## Exercise objective:
Extract the full listing verbatim and drop any pictures from your copy.

## Collected material:
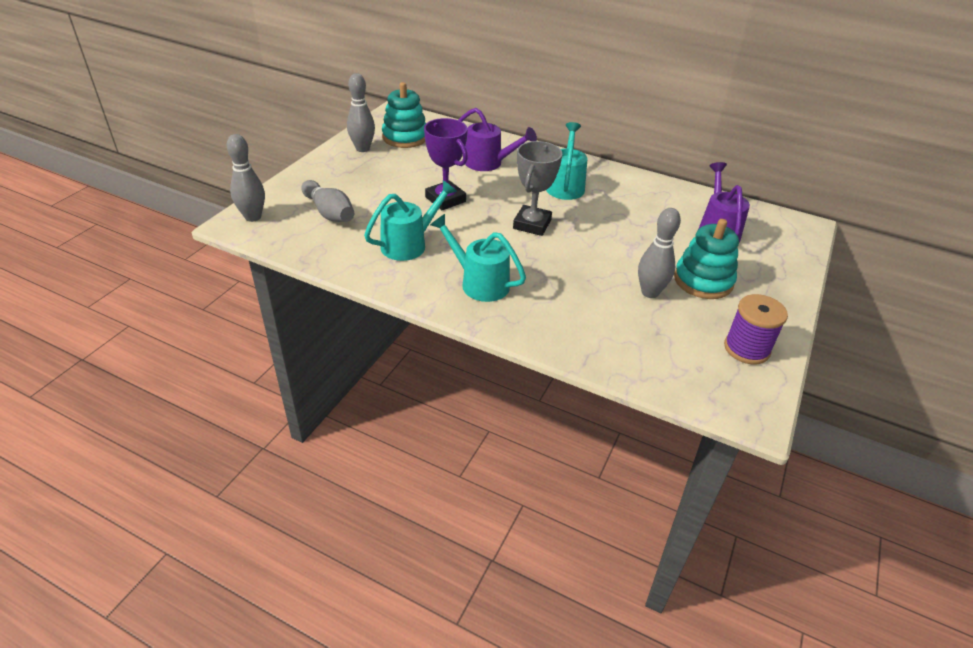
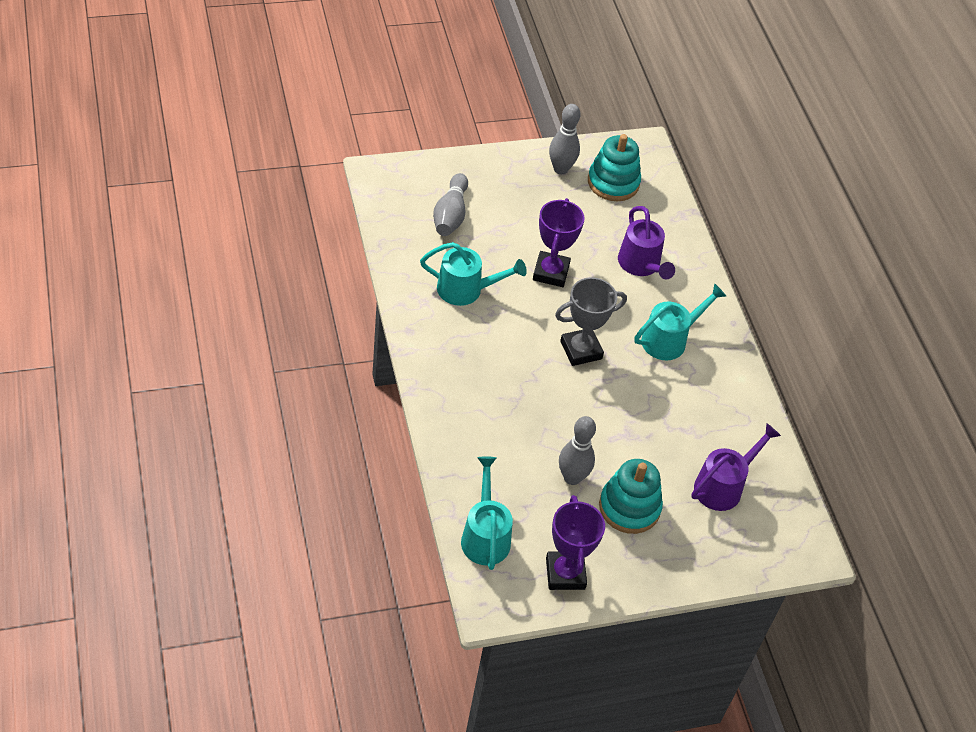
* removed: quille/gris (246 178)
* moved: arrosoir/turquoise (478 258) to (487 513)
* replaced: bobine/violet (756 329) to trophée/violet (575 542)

## Completed exercise:
* removed: quille/gris (246 178)
* moved: arrosoir/turquoise (478 258) to (487 513)
* replaced: bobine/violet (756 329) to trophée/violet (575 542)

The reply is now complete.